DATASET EXTRACT: Begin
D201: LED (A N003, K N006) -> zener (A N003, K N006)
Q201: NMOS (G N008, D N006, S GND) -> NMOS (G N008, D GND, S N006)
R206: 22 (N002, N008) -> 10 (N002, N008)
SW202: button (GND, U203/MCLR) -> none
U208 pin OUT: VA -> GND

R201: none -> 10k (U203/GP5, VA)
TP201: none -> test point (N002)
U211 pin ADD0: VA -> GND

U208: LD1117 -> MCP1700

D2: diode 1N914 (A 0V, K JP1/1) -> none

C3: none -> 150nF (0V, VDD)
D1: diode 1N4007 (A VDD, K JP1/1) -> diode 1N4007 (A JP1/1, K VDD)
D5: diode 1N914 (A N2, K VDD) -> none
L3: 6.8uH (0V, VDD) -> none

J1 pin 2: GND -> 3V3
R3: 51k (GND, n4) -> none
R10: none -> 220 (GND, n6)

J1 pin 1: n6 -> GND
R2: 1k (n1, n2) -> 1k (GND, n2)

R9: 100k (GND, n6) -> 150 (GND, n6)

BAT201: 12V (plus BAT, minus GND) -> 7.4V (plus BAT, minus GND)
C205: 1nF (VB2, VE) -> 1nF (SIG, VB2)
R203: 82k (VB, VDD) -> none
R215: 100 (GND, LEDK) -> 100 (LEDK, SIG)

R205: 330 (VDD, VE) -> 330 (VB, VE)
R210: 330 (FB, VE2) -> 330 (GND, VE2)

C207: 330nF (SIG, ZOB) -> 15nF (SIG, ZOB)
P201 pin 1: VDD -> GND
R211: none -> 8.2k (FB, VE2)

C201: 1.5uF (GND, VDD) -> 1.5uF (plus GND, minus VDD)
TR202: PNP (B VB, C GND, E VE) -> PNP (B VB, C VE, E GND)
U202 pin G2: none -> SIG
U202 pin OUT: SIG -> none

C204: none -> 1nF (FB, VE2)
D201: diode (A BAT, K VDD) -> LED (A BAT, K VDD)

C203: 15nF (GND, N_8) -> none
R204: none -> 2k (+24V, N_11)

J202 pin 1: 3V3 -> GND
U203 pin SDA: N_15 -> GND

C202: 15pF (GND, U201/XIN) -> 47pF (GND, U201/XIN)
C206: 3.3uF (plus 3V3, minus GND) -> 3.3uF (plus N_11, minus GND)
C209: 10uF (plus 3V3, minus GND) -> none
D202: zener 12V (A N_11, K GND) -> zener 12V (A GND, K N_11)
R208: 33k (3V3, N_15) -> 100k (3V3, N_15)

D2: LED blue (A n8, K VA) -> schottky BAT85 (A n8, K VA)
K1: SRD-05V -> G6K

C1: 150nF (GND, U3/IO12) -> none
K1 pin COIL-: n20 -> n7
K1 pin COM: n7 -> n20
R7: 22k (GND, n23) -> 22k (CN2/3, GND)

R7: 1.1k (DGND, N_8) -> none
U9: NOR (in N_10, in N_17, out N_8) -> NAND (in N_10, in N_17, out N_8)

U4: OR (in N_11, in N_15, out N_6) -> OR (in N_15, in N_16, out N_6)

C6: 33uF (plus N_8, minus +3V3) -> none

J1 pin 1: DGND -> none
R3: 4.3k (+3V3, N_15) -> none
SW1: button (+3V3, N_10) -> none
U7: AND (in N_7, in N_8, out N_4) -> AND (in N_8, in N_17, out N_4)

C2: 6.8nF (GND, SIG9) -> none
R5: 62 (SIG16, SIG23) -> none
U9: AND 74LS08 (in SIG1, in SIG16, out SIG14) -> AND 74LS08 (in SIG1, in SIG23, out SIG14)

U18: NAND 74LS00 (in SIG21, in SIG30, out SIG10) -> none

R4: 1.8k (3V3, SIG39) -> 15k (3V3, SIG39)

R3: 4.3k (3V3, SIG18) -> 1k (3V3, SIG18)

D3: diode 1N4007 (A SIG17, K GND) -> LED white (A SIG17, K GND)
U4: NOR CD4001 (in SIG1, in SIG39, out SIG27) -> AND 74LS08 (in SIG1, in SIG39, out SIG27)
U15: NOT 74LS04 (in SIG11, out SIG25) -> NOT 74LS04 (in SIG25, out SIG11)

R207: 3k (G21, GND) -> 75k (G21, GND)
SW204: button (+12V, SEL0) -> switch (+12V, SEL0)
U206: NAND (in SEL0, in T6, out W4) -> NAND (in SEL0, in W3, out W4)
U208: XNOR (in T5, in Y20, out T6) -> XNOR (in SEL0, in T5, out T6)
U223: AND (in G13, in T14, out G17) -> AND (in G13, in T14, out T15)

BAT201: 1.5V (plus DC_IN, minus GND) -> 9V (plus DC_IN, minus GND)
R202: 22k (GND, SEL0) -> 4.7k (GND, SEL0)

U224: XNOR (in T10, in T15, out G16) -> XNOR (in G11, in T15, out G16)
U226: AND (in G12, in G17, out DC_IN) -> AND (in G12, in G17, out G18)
DATASET EXTRACT: End
▶ **BRIEF**: A faithful copy of the whole listing is needed.

▶ **TASK ANSWER**:
D201: LED (A N003, K N006) -> zener (A N003, K N006)
Q201: NMOS (G N008, D N006, S GND) -> NMOS (G N008, D GND, S N006)
R206: 22 (N002, N008) -> 10 (N002, N008)
SW202: button (GND, U203/MCLR) -> none
U208 pin OUT: VA -> GND

R201: none -> 10k (U203/GP5, VA)
TP201: none -> test point (N002)
U211 pin ADD0: VA -> GND

U208: LD1117 -> MCP1700

D2: diode 1N914 (A 0V, K JP1/1) -> none

C3: none -> 150nF (0V, VDD)
D1: diode 1N4007 (A VDD, K JP1/1) -> diode 1N4007 (A JP1/1, K VDD)
D5: diode 1N914 (A N2, K VDD) -> none
L3: 6.8uH (0V, VDD) -> none

J1 pin 2: GND -> 3V3
R3: 51k (GND, n4) -> none
R10: none -> 220 (GND, n6)

J1 pin 1: n6 -> GND
R2: 1k (n1, n2) -> 1k (GND, n2)

R9: 100k (GND, n6) -> 150 (GND, n6)

BAT201: 12V (plus BAT, minus GND) -> 7.4V (plus BAT, minus GND)
C205: 1nF (VB2, VE) -> 1nF (SIG, VB2)
R203: 82k (VB, VDD) -> none
R215: 100 (GND, LEDK) -> 100 (LEDK, SIG)

R205: 330 (VDD, VE) -> 330 (VB, VE)
R210: 330 (FB, VE2) -> 330 (GND, VE2)

C207: 330nF (SIG, ZOB) -> 15nF (SIG, ZOB)
P201 pin 1: VDD -> GND
R211: none -> 8.2k (FB, VE2)

C201: 1.5uF (GND, VDD) -> 1.5uF (plus GND, minus VDD)
TR202: PNP (B VB, C GND, E VE) -> PNP (B VB, C VE, E GND)
U202 pin G2: none -> SIG
U202 pin OUT: SIG -> none

C204: none -> 1nF (FB, VE2)
D201: diode (A BAT, K VDD) -> LED (A BAT, K VDD)

C203: 15nF (GND, N_8) -> none
R204: none -> 2k (+24V, N_11)

J202 pin 1: 3V3 -> GND
U203 pin SDA: N_15 -> GND

C202: 15pF (GND, U201/XIN) -> 47pF (GND, U201/XIN)
C206: 3.3uF (plus 3V3, minus GND) -> 3.3uF (plus N_11, minus GND)
C209: 10uF (plus 3V3, minus GND) -> none
D202: zener 12V (A N_11, K GND) -> zener 12V (A GND, K N_11)
R208: 33k (3V3, N_15) -> 100k (3V3, N_15)

D2: LED blue (A n8, K VA) -> schottky BAT85 (A n8, K VA)
K1: SRD-05V -> G6K

C1: 150nF (GND, U3/IO12) -> none
K1 pin COIL-: n20 -> n7
K1 pin COM: n7 -> n20
R7: 22k (GND, n23) -> 22k (CN2/3, GND)

R7: 1.1k (DGND, N_8) -> none
U9: NOR (in N_10, in N_17, out N_8) -> NAND (in N_10, in N_17, out N_8)

U4: OR (in N_11, in N_15, out N_6) -> OR (in N_15, in N_16, out N_6)

C6: 33uF (plus N_8, minus +3V3) -> none

J1 pin 1: DGND -> none
R3: 4.3k (+3V3, N_15) -> none
SW1: button (+3V3, N_10) -> none
U7: AND (in N_7, in N_8, out N_4) -> AND (in N_8, in N_17, out N_4)

C2: 6.8nF (GND, SIG9) -> none
R5: 62 (SIG16, SIG23) -> none
U9: AND 74LS08 (in SIG1, in SIG16, out SIG14) -> AND 74LS08 (in SIG1, in SIG23, out SIG14)

U18: NAND 74LS00 (in SIG21, in SIG30, out SIG10) -> none

R4: 1.8k (3V3, SIG39) -> 15k (3V3, SIG39)

R3: 4.3k (3V3, SIG18) -> 1k (3V3, SIG18)

D3: diode 1N4007 (A SIG17, K GND) -> LED white (A SIG17, K GND)
U4: NOR CD4001 (in SIG1, in SIG39, out SIG27) -> AND 74LS08 (in SIG1, in SIG39, out SIG27)
U15: NOT 74LS04 (in SIG11, out SIG25) -> NOT 74LS04 (in SIG25, out SIG11)

R207: 3k (G21, GND) -> 75k (G21, GND)
SW204: button (+12V, SEL0) -> switch (+12V, SEL0)
U206: NAND (in SEL0, in T6, out W4) -> NAND (in SEL0, in W3, out W4)
U208: XNOR (in T5, in Y20, out T6) -> XNOR (in SEL0, in T5, out T6)
U223: AND (in G13, in T14, out G17) -> AND (in G13, in T14, out T15)

BAT201: 1.5V (plus DC_IN, minus GND) -> 9V (plus DC_IN, minus GND)
R202: 22k (GND, SEL0) -> 4.7k (GND, SEL0)

U224: XNOR (in T10, in T15, out G16) -> XNOR (in G11, in T15, out G16)
U226: AND (in G12, in G17, out DC_IN) -> AND (in G12, in G17, out G18)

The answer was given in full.